Show each line of the records below where the word "słuchawki" occurs.

*** Opening Source information ***

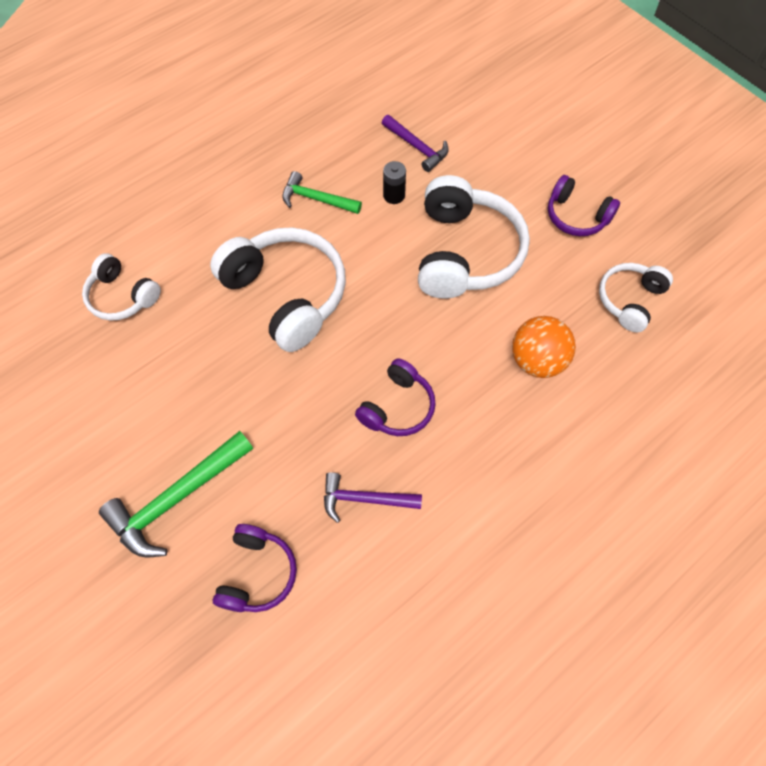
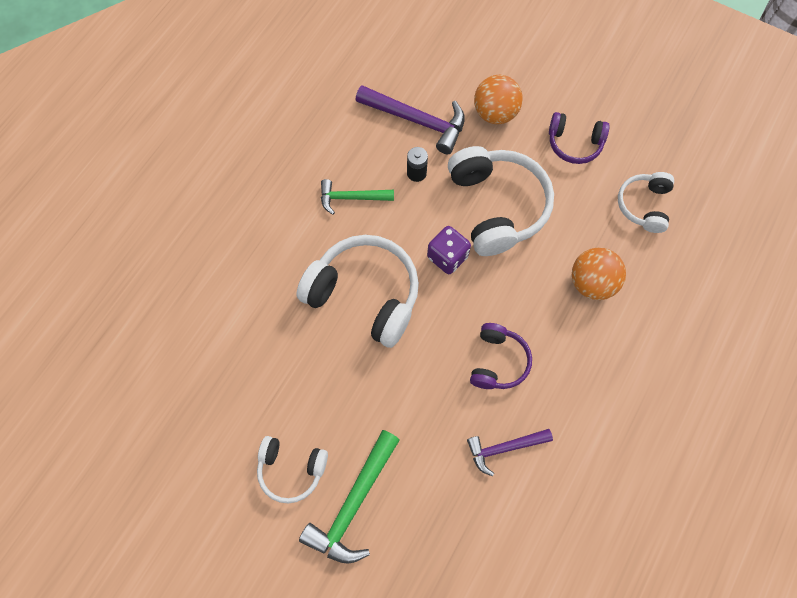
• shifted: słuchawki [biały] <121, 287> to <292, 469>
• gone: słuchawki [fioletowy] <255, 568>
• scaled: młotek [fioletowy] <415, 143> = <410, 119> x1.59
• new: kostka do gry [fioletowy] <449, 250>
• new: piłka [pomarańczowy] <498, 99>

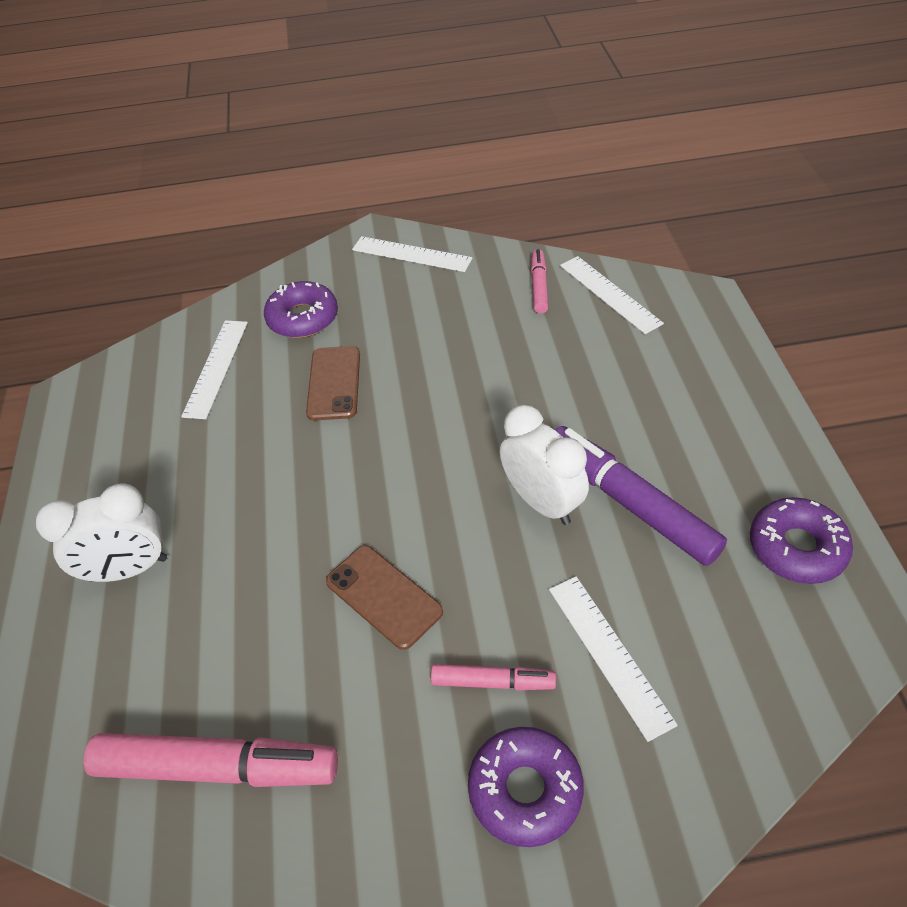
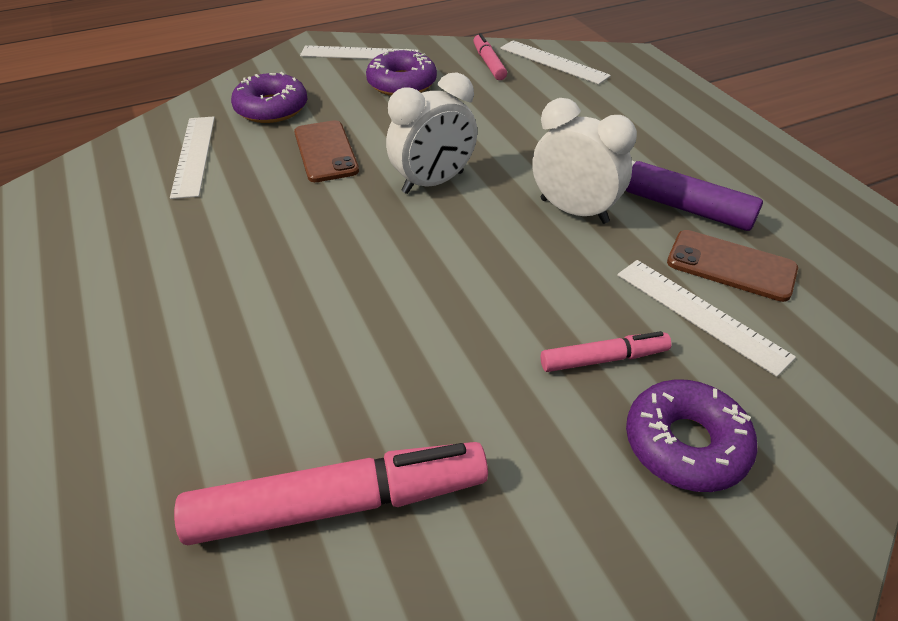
• shifted: budzik [biały] <101, 532> to <431, 133>
• shifted: telefon [brązowy] <384, 598> to <732, 266>
• shifted: donut [fioletowy] <801, 540> to <401, 72>

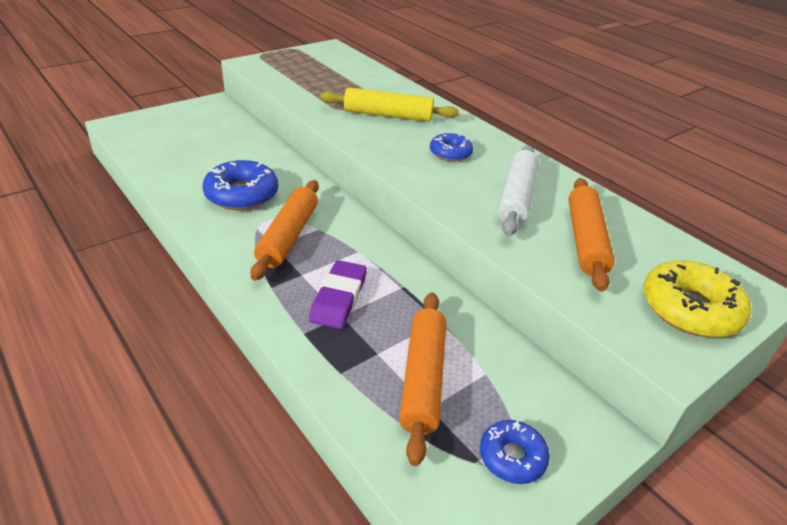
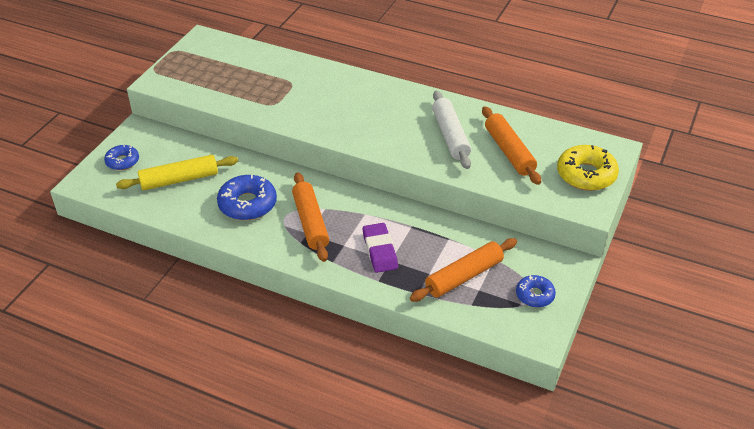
• shifted: wałek do ciasta [żółty] <389, 104> to <177, 172>
• rotated: wałek do ciasta [pomarańczowy] <422, 379> = <463, 270> 75 degrees clockwise
• shifted: donut [niebieski] <451, 147> to <121, 157>

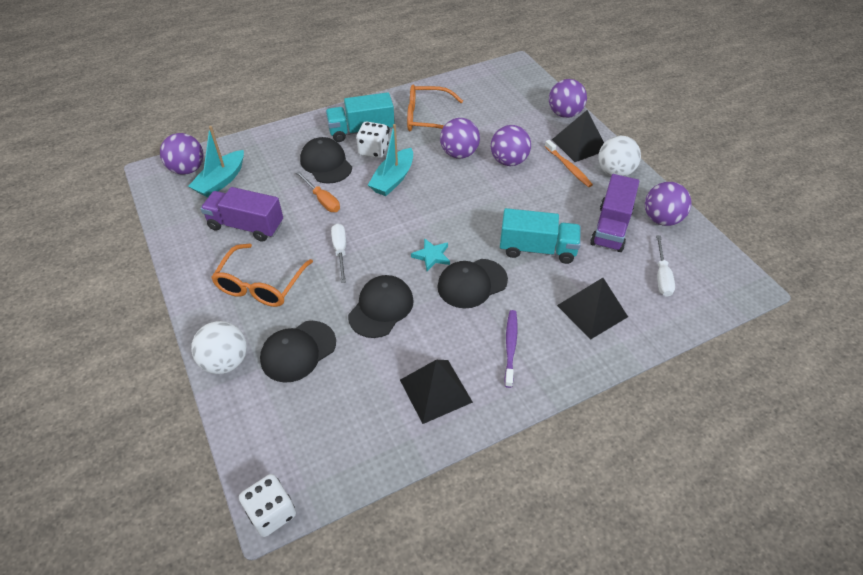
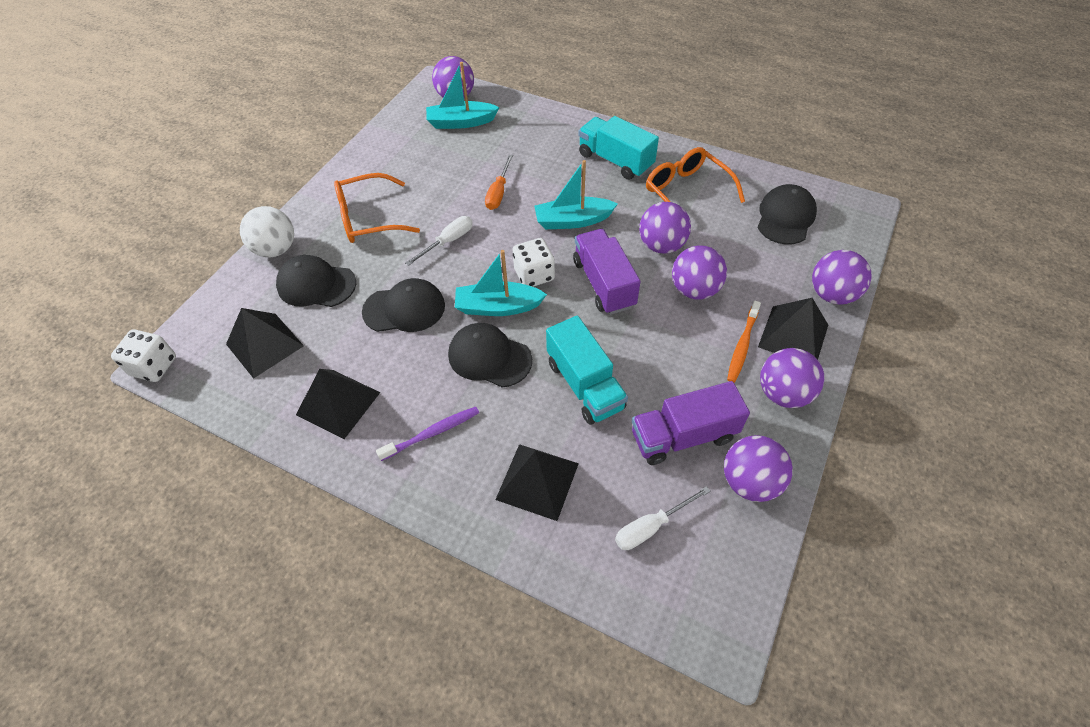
• shifted: ciężarówka [fioletowy] <241, 214> to <606, 272>
• shifted: czapka [czarny] <326, 160> to <787, 214>
• shifted: kostka do gry [biały] <372, 139> to <533, 262>
• swapped: gwiazda [turkusowy] <430, 254> to łódka [turkusowy] <501, 283>
• repainted: piłka [biały] <619, 156> to piłka [fioletowy] <792, 378>
• new: piramida [czarny] <265, 343>

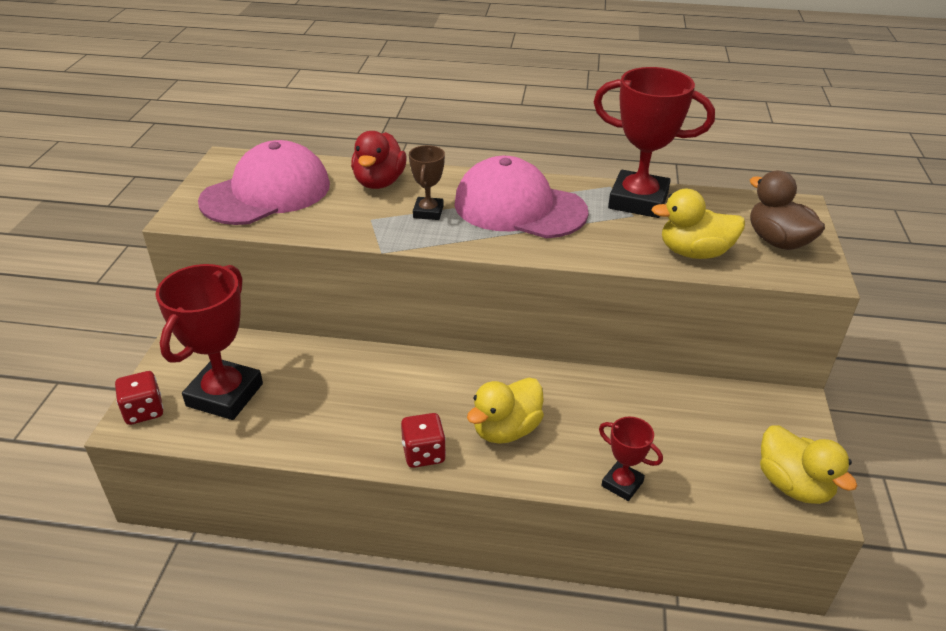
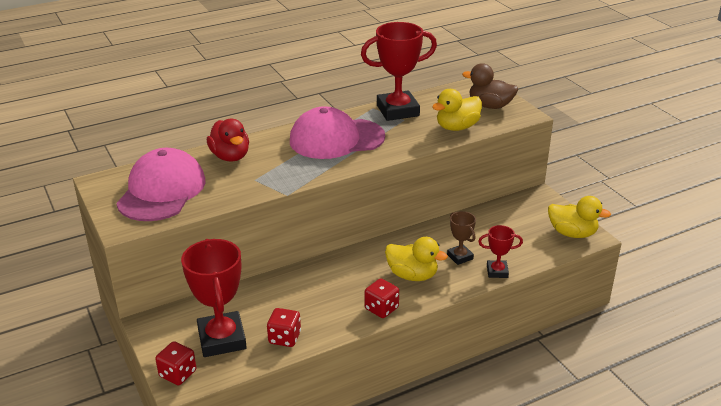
• shifted: puchar [brązowy] <427, 182> to <461, 238>
• rotated: kaczka [żółty] <505, 411> = <416, 259> 75 degrees counterclockwise
• new: kostka do gry [czerwony] <284, 327>

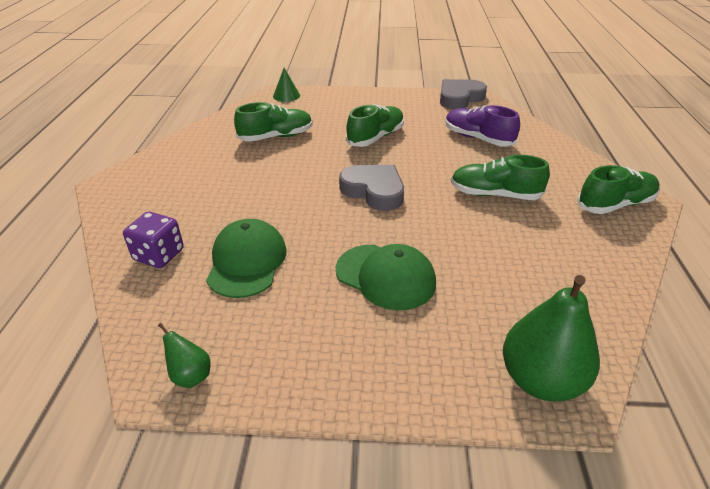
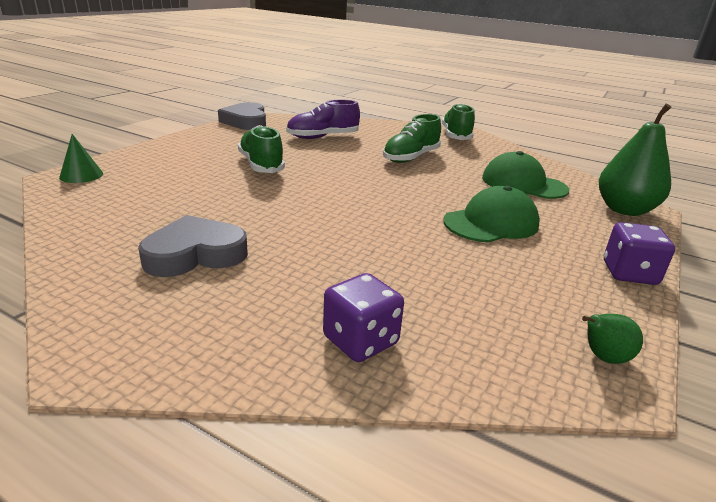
• shifted: czapka [zielony] <246, 258> to <526, 175>
• gone: but [zielony] <273, 122>
• shifted: serce [szary] <371, 188> to <193, 246>
• new: kostka do gry [fioletowy] <639, 253>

*** Closing Source information ***

- _Response box_:
• shifted: słuchawki [biały] <121, 287> to <292, 469>
• gone: słuchawki [fioletowy] <255, 568>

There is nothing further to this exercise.